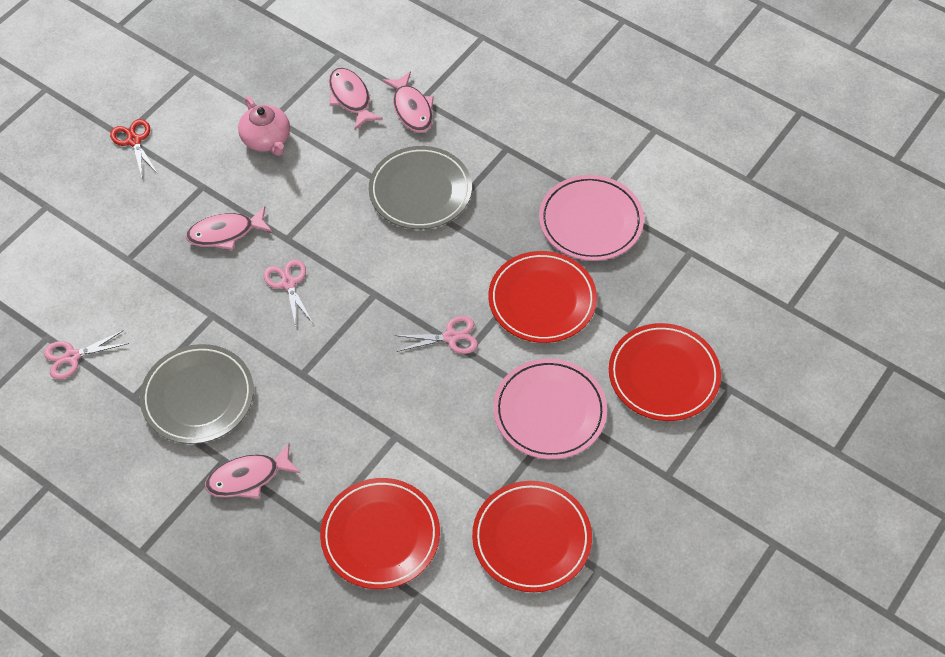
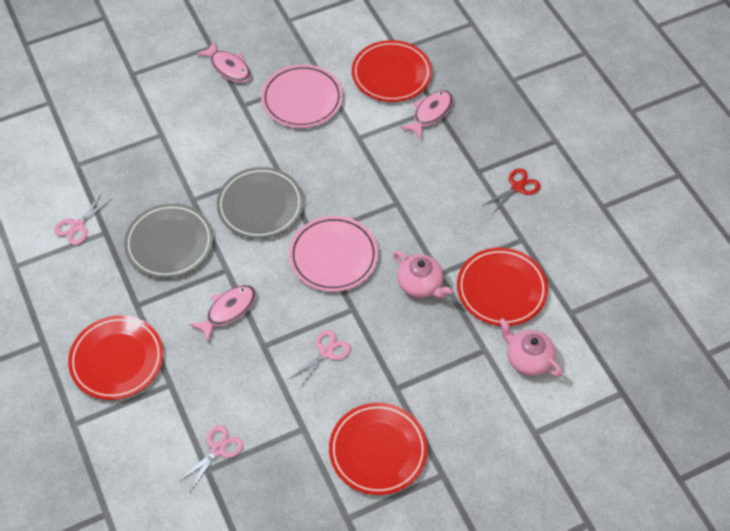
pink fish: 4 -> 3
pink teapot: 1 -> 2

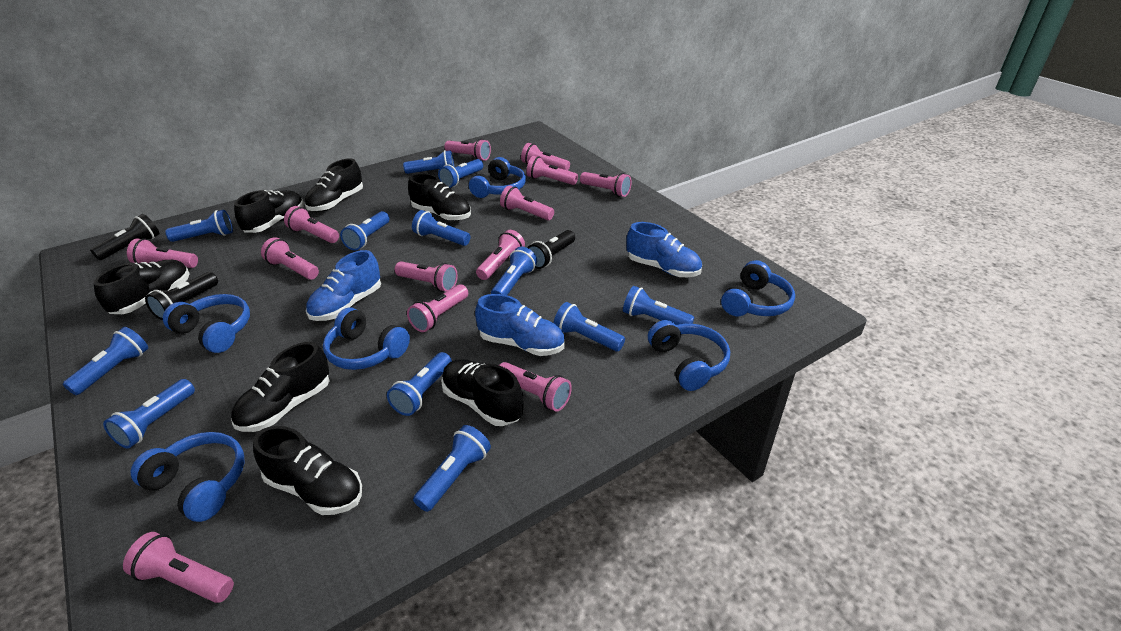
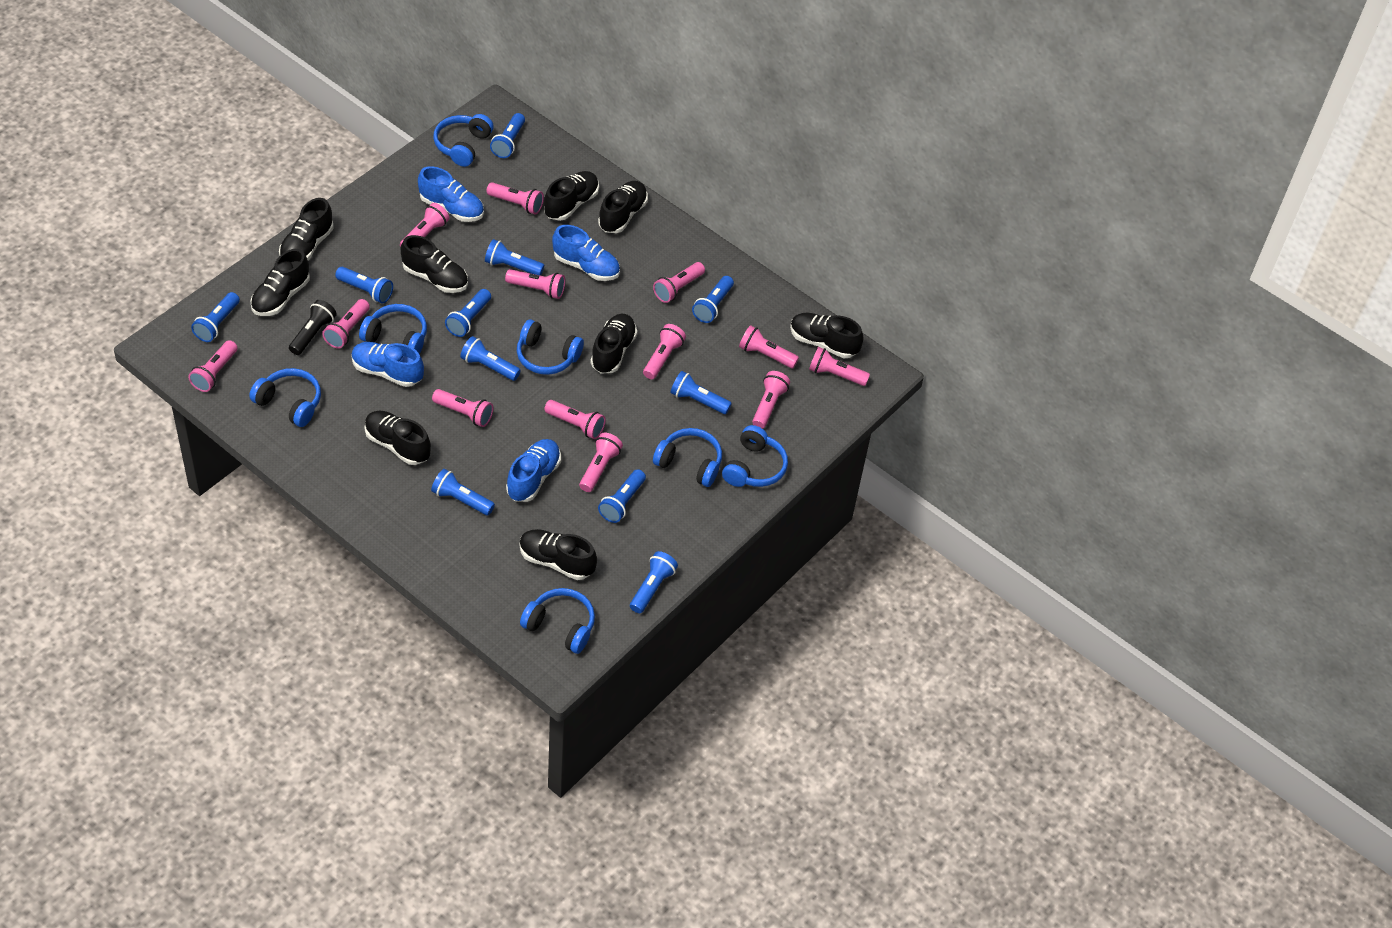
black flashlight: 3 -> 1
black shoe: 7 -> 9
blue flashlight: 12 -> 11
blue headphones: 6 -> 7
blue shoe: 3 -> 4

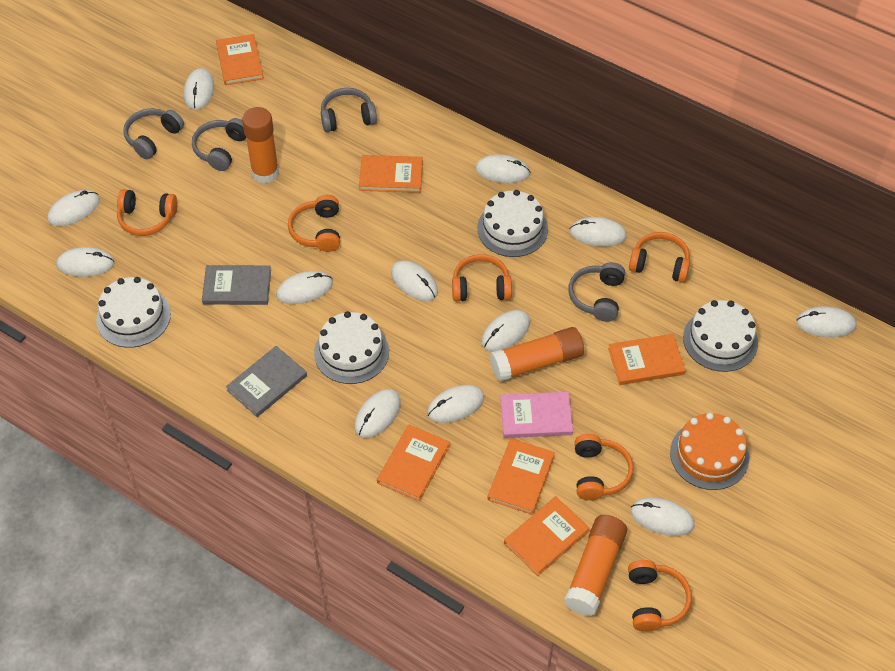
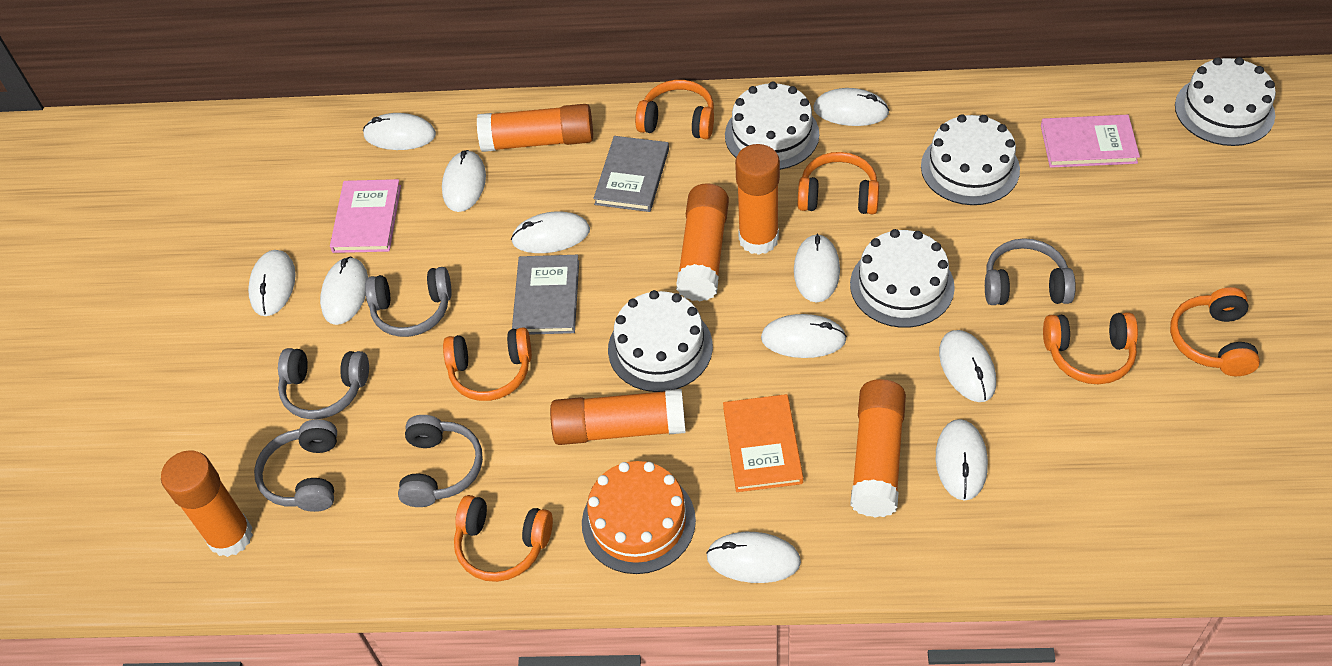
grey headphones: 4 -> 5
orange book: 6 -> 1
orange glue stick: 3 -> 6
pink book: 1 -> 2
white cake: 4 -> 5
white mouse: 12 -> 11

------

Your goal ▸ With the pictures left out, please output each line from the one containing "black flashlight: 3 -> 1" through the end of the entries, exactly as it is.

Expected answer ▸
black flashlight: 3 -> 1
black shoe: 7 -> 9
blue flashlight: 12 -> 11
blue headphones: 6 -> 7
blue shoe: 3 -> 4

grey headphones: 4 -> 5
orange book: 6 -> 1
orange glue stick: 3 -> 6
pink book: 1 -> 2
white cake: 4 -> 5
white mouse: 12 -> 11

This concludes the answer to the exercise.